> _GIVEN RECORDS_
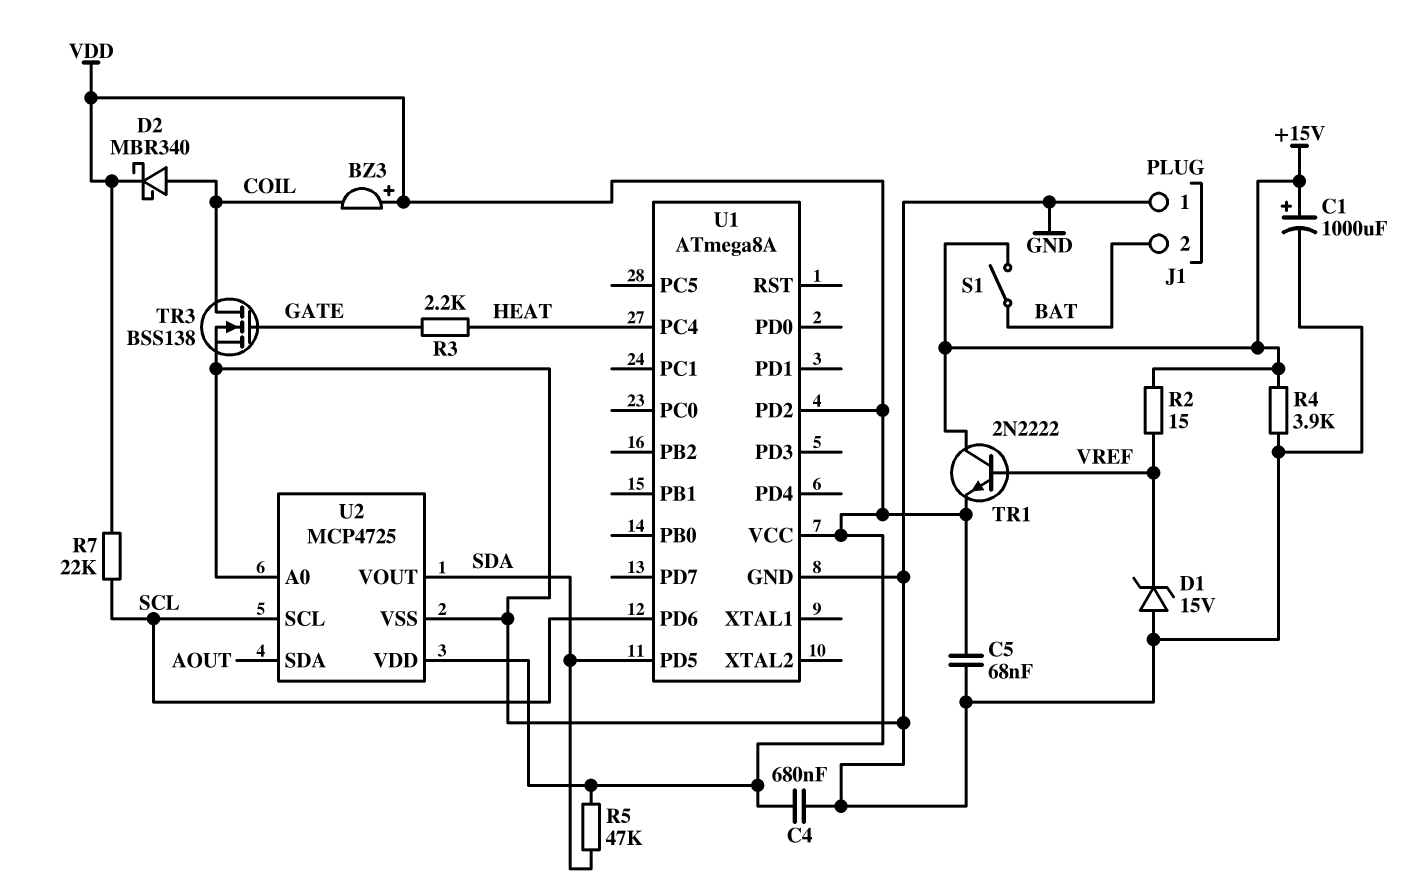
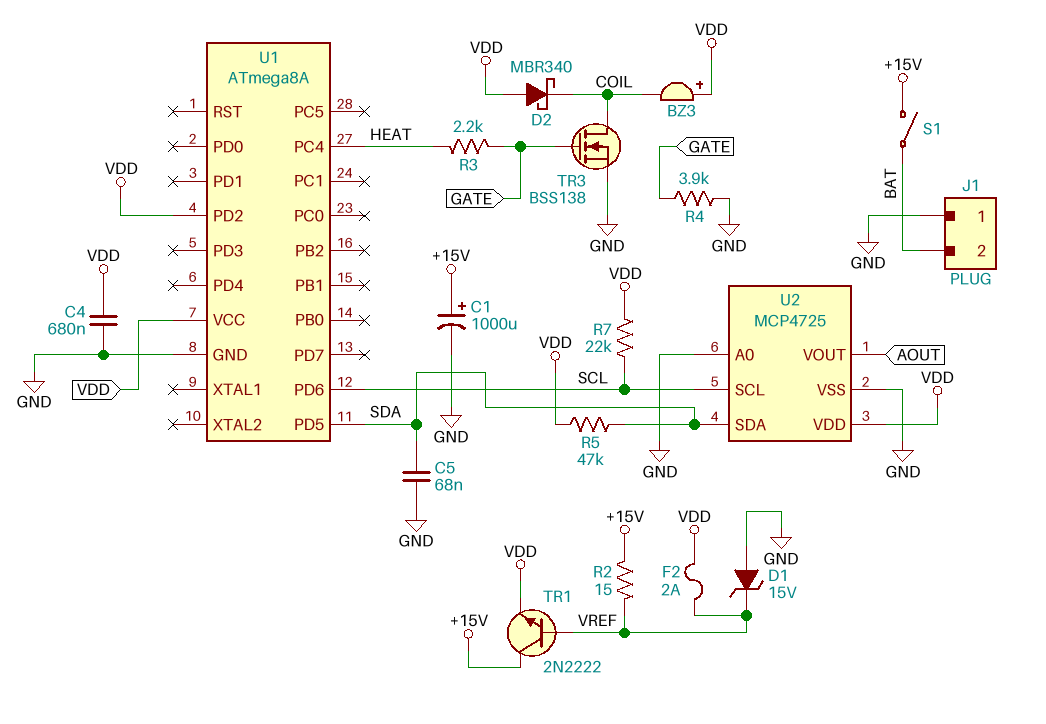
C5: 68nF (GND, VDD) -> 68nF (GND, SDA)
D2: schottky MBR340 (A COIL, K VDD) -> schottky MBR340 (A VDD, K COIL)
F2: none -> 2A (VDD, VREF)
R4: 3.9k (+15V, GND) -> 3.9k (GATE, GND)
U2 pin SDA: AOUT -> SDA
U2 pin VOUT: SDA -> AOUT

> _TASK DIRECTIONS_
The reply is to be all the records above, transcribed exactly, with no pictures.

> _TASK RESULT_
C5: 68nF (GND, VDD) -> 68nF (GND, SDA)
D2: schottky MBR340 (A COIL, K VDD) -> schottky MBR340 (A VDD, K COIL)
F2: none -> 2A (VDD, VREF)
R4: 3.9k (+15V, GND) -> 3.9k (GATE, GND)
U2 pin SDA: AOUT -> SDA
U2 pin VOUT: SDA -> AOUT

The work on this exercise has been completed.